== DATASET CONTENT ==
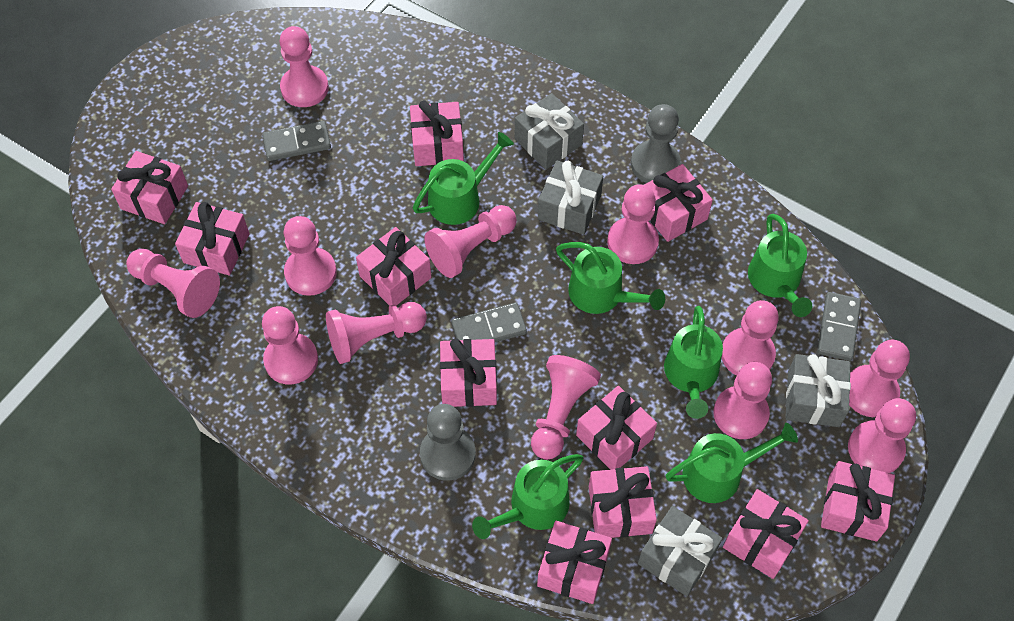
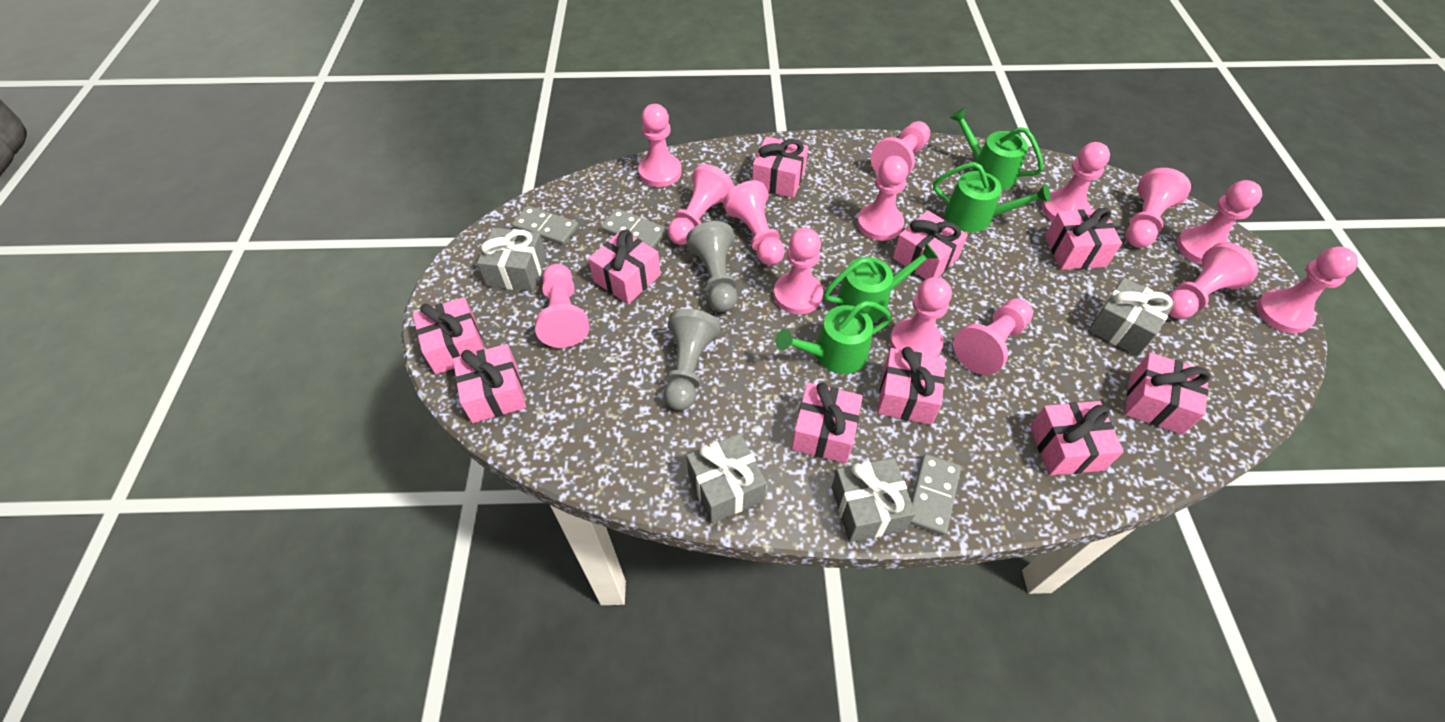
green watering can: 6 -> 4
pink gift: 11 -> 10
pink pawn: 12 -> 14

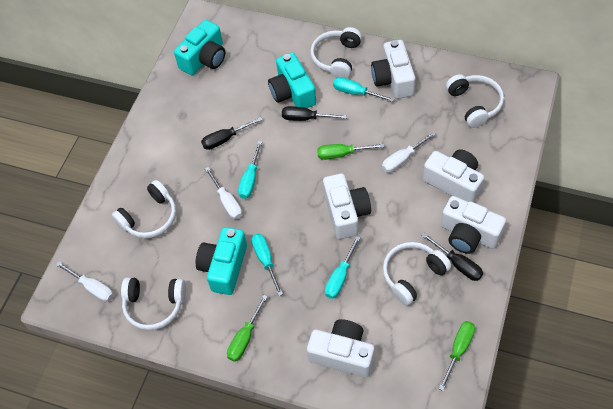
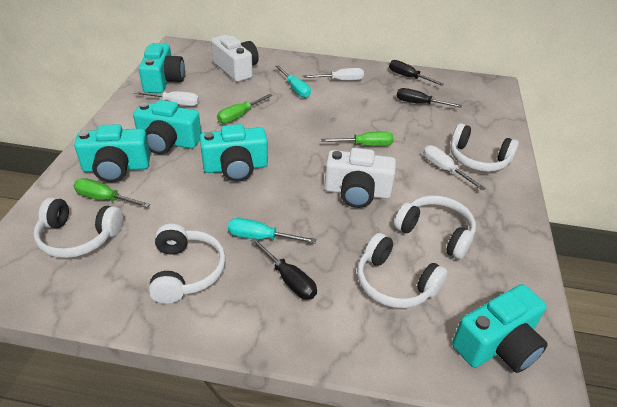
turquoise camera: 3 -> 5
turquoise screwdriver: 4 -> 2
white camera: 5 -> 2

== WHAT THE EXERCISE ASKS ==
Print the records above verbatim, minus any pictures.

== ANSWER FOR THIS EXERCISE ==
green watering can: 6 -> 4
pink gift: 11 -> 10
pink pawn: 12 -> 14

turquoise camera: 3 -> 5
turquoise screwdriver: 4 -> 2
white camera: 5 -> 2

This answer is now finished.